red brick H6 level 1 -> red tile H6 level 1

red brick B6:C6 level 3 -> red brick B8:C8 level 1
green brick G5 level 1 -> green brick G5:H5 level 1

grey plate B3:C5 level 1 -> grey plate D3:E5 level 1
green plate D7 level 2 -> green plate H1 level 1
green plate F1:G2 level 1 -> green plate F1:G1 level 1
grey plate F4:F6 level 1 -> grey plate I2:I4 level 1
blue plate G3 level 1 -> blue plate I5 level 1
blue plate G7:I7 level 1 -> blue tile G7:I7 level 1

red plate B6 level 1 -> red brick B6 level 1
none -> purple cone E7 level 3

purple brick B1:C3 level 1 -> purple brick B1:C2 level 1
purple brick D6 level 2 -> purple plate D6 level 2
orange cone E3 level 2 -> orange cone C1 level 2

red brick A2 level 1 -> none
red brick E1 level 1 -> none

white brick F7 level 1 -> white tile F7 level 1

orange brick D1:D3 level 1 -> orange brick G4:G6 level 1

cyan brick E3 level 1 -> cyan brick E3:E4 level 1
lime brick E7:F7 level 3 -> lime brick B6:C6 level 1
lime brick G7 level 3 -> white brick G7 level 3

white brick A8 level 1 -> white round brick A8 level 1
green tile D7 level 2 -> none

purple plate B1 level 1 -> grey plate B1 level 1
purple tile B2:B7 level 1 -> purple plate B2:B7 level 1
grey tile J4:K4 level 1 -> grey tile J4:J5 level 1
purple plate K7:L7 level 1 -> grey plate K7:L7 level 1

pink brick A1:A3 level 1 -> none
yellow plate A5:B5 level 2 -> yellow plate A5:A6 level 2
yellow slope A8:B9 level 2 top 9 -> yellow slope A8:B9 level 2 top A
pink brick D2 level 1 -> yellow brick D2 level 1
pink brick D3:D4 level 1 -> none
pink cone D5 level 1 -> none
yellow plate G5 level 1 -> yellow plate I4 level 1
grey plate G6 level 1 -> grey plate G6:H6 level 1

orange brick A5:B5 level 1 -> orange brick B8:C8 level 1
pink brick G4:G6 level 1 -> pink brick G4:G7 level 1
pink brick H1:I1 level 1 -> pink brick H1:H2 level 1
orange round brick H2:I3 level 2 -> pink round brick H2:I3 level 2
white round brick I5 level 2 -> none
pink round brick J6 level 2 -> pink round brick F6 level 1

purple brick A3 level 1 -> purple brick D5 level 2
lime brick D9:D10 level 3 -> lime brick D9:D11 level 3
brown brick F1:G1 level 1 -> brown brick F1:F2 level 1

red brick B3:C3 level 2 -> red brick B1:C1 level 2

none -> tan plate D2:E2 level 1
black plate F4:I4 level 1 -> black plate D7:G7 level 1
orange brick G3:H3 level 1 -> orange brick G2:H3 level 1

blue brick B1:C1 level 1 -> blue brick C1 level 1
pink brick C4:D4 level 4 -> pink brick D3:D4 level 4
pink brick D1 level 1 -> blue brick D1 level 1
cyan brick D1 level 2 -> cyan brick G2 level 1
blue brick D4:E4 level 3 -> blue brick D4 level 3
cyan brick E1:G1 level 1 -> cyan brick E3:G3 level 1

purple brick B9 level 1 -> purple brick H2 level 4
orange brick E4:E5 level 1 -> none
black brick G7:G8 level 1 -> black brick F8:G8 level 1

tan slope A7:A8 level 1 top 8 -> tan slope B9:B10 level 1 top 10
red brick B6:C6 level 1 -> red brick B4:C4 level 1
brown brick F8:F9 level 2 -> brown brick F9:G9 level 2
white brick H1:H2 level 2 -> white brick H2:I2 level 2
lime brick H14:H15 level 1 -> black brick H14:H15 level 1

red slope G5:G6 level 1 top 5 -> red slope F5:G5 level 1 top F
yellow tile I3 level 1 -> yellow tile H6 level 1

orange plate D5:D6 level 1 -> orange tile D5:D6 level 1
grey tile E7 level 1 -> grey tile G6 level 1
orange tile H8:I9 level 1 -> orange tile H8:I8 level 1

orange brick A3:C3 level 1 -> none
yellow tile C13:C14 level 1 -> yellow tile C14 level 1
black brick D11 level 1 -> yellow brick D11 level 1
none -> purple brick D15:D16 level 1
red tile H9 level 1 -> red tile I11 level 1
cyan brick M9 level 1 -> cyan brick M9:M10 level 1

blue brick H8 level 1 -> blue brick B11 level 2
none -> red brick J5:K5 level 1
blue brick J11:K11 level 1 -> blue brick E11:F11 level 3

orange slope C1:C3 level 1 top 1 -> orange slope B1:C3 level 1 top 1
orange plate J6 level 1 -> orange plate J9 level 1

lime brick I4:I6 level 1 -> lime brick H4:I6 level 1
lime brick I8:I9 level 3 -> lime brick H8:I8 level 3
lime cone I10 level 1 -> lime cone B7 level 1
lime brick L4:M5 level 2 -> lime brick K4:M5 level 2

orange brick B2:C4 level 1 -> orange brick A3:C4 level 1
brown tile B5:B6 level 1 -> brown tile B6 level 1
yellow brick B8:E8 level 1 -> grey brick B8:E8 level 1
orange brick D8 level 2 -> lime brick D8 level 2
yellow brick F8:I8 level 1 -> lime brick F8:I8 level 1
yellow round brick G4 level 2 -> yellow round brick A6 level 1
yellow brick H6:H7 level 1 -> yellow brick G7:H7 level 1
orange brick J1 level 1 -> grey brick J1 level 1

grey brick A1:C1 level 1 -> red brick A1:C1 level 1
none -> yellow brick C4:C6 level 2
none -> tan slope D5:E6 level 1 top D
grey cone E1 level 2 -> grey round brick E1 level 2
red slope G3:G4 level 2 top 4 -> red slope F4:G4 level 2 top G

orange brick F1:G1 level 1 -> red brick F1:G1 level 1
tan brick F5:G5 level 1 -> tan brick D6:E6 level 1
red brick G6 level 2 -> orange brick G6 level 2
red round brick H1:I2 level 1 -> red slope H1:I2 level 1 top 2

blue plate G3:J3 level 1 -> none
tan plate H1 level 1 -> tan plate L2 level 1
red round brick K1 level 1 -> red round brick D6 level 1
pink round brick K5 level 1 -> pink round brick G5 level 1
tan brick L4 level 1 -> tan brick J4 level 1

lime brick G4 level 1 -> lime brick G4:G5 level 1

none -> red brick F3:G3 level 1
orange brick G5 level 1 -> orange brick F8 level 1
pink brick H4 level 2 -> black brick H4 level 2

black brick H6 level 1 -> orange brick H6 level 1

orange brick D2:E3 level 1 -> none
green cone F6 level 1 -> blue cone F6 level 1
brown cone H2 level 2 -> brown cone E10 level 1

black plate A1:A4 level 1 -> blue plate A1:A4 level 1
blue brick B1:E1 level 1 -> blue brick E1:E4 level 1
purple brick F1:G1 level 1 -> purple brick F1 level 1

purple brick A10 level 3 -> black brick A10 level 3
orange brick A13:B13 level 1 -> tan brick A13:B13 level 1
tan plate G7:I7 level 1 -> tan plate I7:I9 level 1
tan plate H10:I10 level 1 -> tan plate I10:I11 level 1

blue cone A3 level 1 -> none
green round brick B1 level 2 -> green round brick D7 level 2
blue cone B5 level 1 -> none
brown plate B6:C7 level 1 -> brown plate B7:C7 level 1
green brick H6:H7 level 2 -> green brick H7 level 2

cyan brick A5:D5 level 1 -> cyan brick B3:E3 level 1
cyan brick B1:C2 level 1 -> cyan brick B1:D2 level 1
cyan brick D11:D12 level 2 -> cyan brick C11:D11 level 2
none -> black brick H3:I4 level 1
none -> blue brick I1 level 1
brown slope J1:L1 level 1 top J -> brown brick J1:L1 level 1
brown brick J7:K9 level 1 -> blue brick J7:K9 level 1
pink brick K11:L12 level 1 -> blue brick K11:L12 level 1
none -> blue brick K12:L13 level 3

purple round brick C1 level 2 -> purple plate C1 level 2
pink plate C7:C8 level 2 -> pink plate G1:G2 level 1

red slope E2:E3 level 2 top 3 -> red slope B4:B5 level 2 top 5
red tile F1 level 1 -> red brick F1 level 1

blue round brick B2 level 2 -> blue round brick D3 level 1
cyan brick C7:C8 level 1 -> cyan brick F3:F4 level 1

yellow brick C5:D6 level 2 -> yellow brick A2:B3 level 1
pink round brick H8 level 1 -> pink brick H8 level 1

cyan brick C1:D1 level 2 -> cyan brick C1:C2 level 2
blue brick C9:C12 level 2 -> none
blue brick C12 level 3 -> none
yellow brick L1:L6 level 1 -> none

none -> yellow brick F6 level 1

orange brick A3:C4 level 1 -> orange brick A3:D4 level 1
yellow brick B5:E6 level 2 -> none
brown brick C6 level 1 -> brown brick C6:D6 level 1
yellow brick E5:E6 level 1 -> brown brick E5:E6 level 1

■ Problem requirements ■
Take the lines above from the one containing "blue plate G3 level" to the one containing "yellow plate A5:B5" and retype them exactly, both ends included, with nothing added.

■ Response to this task ■
blue plate G3 level 1 -> blue plate I5 level 1
blue plate G7:I7 level 1 -> blue tile G7:I7 level 1

red plate B6 level 1 -> red brick B6 level 1
none -> purple cone E7 level 3

purple brick B1:C3 level 1 -> purple brick B1:C2 level 1
purple brick D6 level 2 -> purple plate D6 level 2
orange cone E3 level 2 -> orange cone C1 level 2

red brick A2 level 1 -> none
red brick E1 level 1 -> none

white brick F7 level 1 -> white tile F7 level 1

orange brick D1:D3 level 1 -> orange brick G4:G6 level 1

cyan brick E3 level 1 -> cyan brick E3:E4 level 1
lime brick E7:F7 level 3 -> lime brick B6:C6 level 1
lime brick G7 level 3 -> white brick G7 level 3

white brick A8 level 1 -> white round brick A8 level 1
green tile D7 level 2 -> none

purple plate B1 level 1 -> grey plate B1 level 1
purple tile B2:B7 level 1 -> purple plate B2:B7 level 1
grey tile J4:K4 level 1 -> grey tile J4:J5 level 1
purple plate K7:L7 level 1 -> grey plate K7:L7 level 1

pink brick A1:A3 level 1 -> none
yellow plate A5:B5 level 2 -> yellow plate A5:A6 level 2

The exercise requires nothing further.